Records shown:
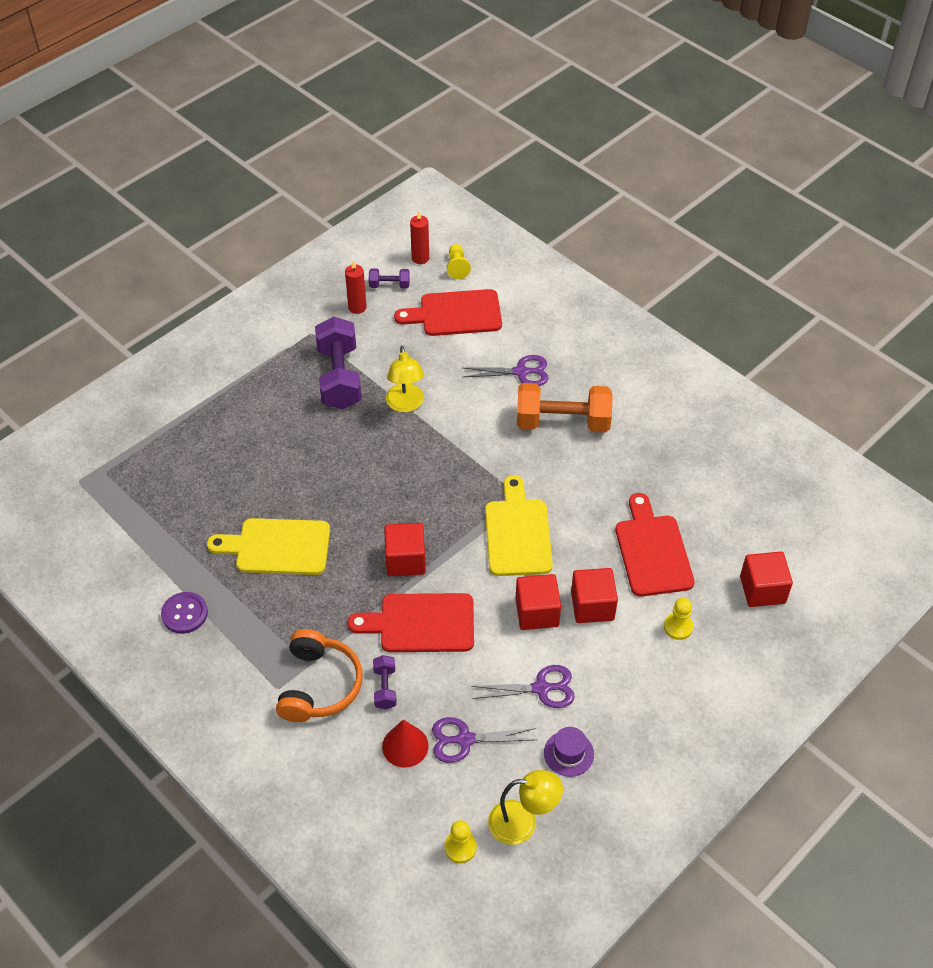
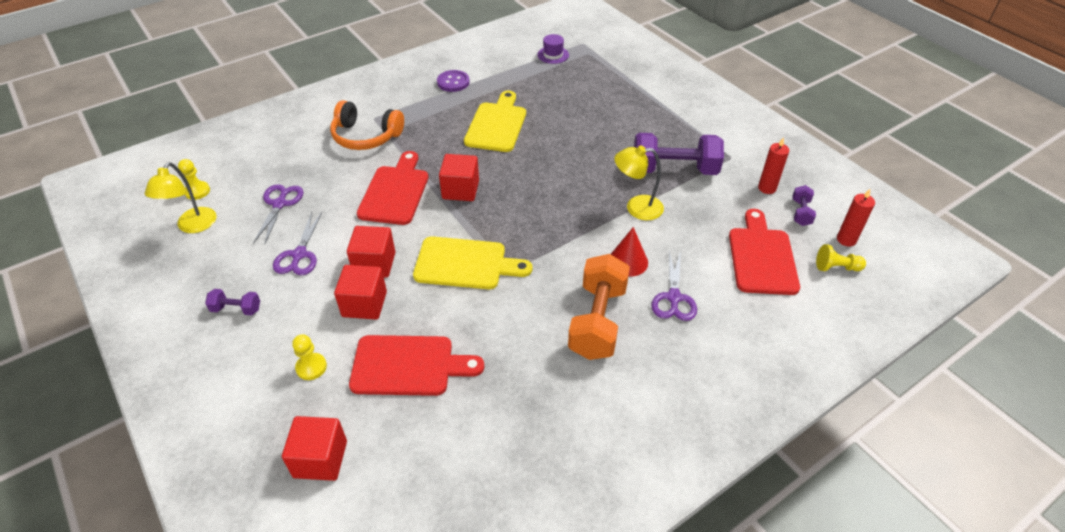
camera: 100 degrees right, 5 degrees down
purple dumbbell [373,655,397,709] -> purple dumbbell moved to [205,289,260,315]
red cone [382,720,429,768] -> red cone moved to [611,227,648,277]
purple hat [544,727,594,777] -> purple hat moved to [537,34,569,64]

* * *

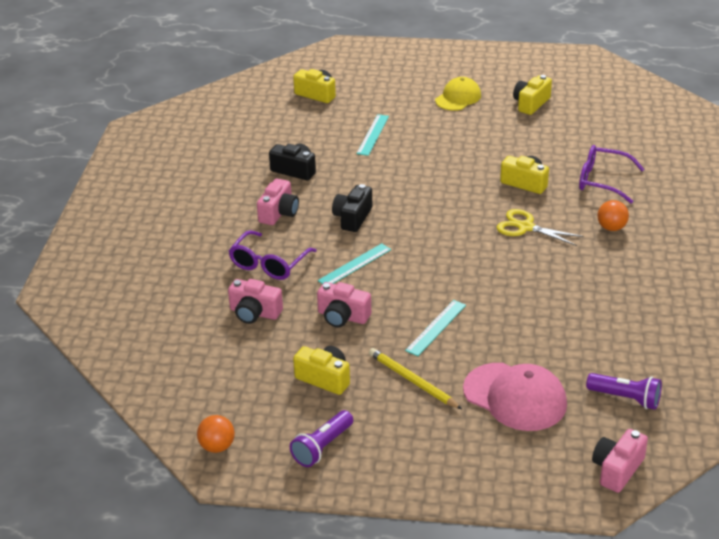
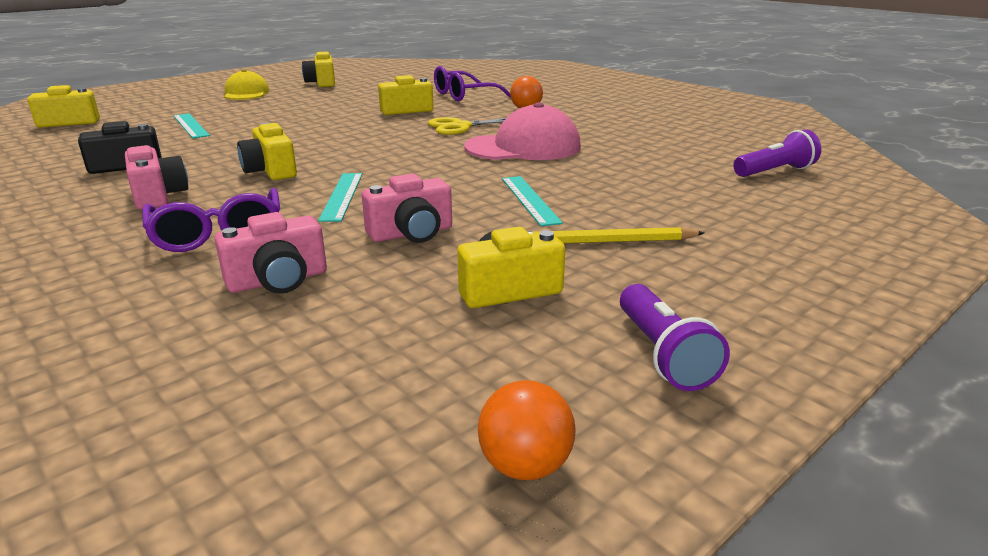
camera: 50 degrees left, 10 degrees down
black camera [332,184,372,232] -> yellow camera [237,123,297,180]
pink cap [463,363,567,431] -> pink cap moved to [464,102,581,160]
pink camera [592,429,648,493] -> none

--

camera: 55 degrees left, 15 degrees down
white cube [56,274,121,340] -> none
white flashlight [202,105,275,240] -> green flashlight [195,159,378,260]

Required action:
Only a number is wanted: how many lines above include "camera"?

Response:
5